- **WHAT TO DO**
Using the entries that follow, write out the line containing "camera: 15 degrees left, 25 degrees up", the line containing "(479, 294) = (649, 443): purple", and every line between them, exactly and nothing else.

- **RECORD EXCERPTS**

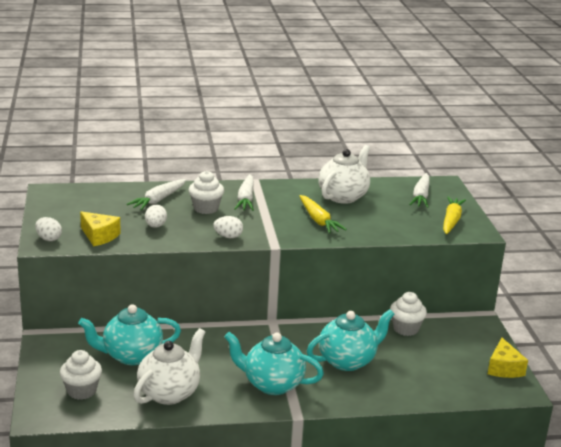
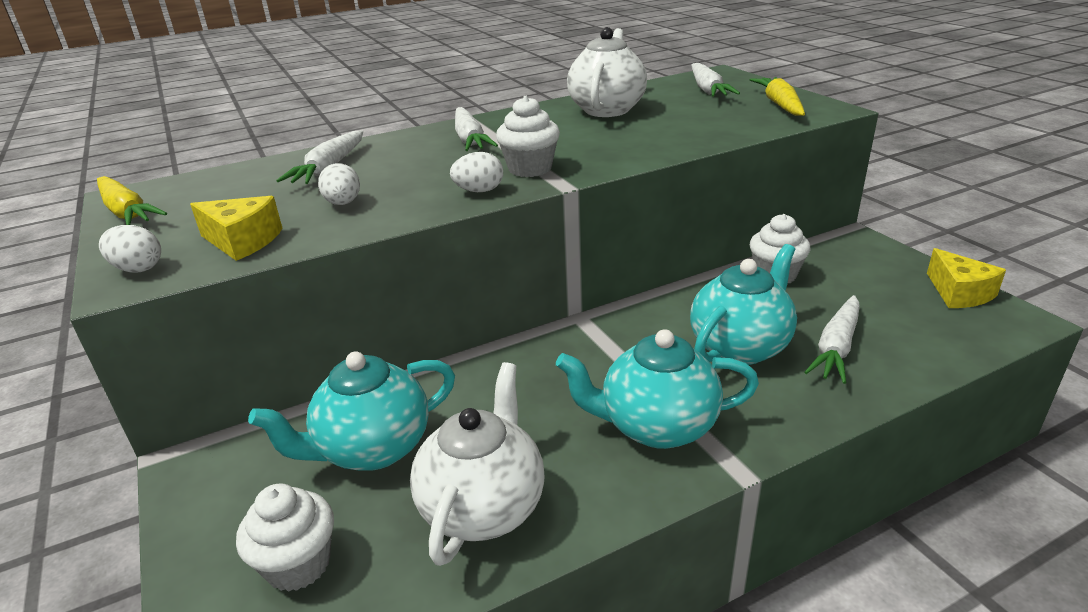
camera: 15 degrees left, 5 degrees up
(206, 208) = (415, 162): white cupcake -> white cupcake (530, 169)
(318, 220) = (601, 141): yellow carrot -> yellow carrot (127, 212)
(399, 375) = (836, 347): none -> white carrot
---
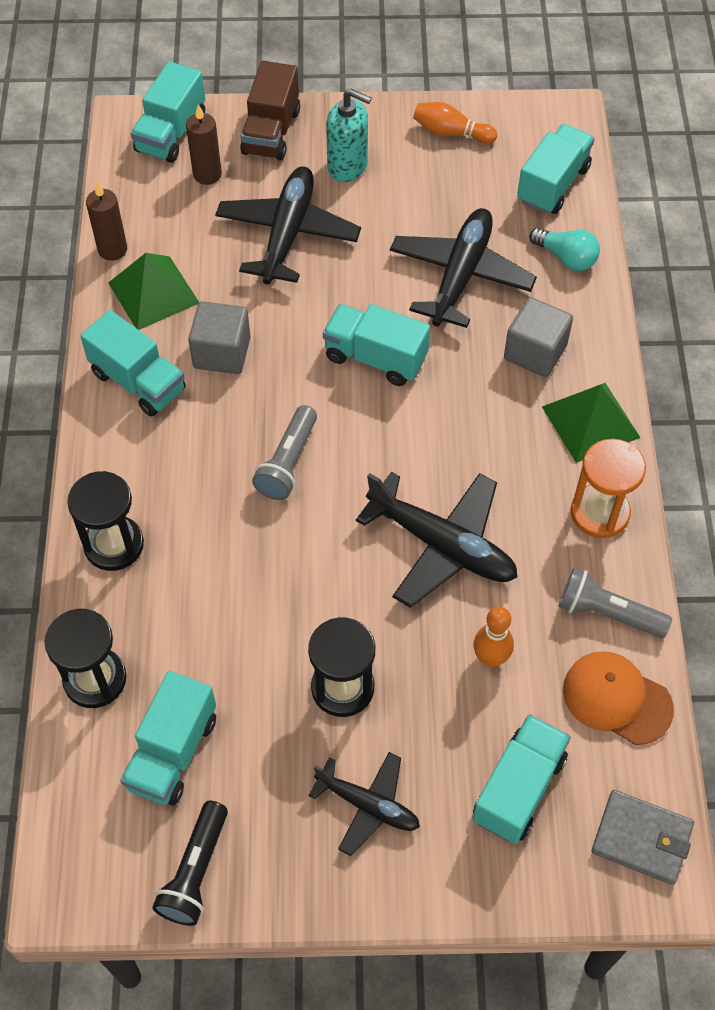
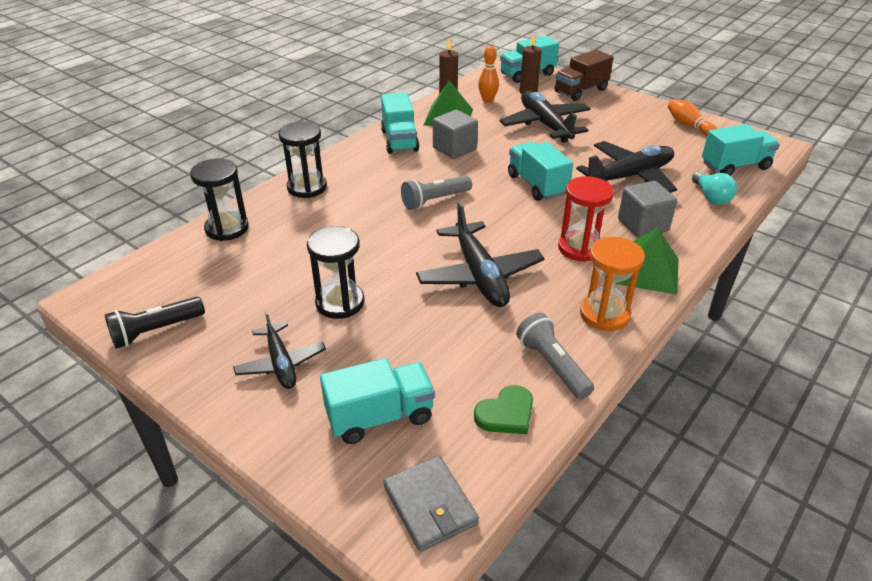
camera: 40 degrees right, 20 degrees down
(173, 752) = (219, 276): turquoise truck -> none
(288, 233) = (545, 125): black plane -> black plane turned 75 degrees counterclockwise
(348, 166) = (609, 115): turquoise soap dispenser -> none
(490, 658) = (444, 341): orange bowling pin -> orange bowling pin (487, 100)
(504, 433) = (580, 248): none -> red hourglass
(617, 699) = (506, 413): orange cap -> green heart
--
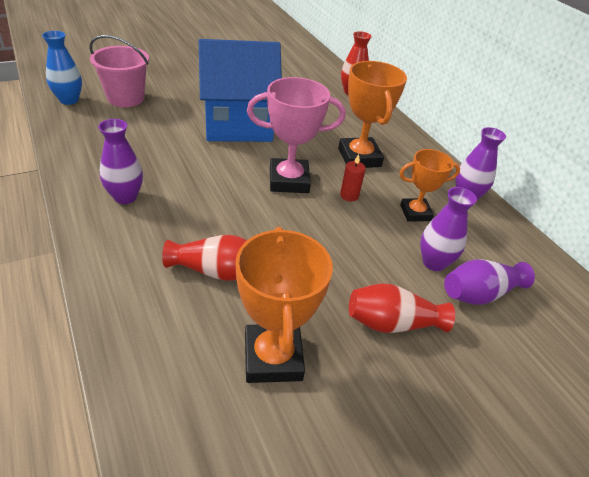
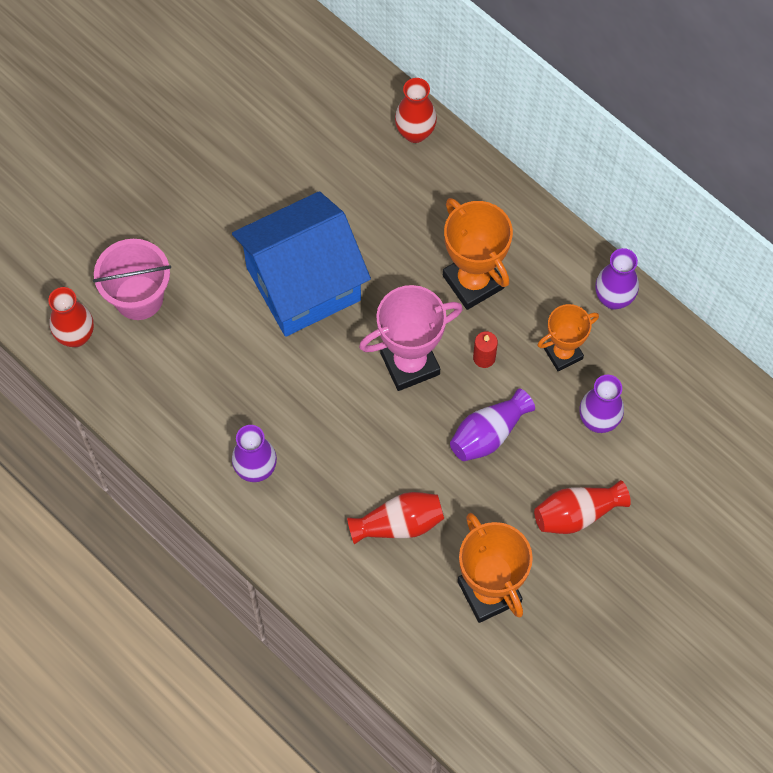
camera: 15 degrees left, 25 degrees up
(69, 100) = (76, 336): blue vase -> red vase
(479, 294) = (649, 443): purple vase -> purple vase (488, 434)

- **WRITTEN RESPONSE**
camera: 15 degrees left, 25 degrees up
(69, 100) = (76, 336): blue vase -> red vase
(479, 294) = (649, 443): purple vase -> purple vase (488, 434)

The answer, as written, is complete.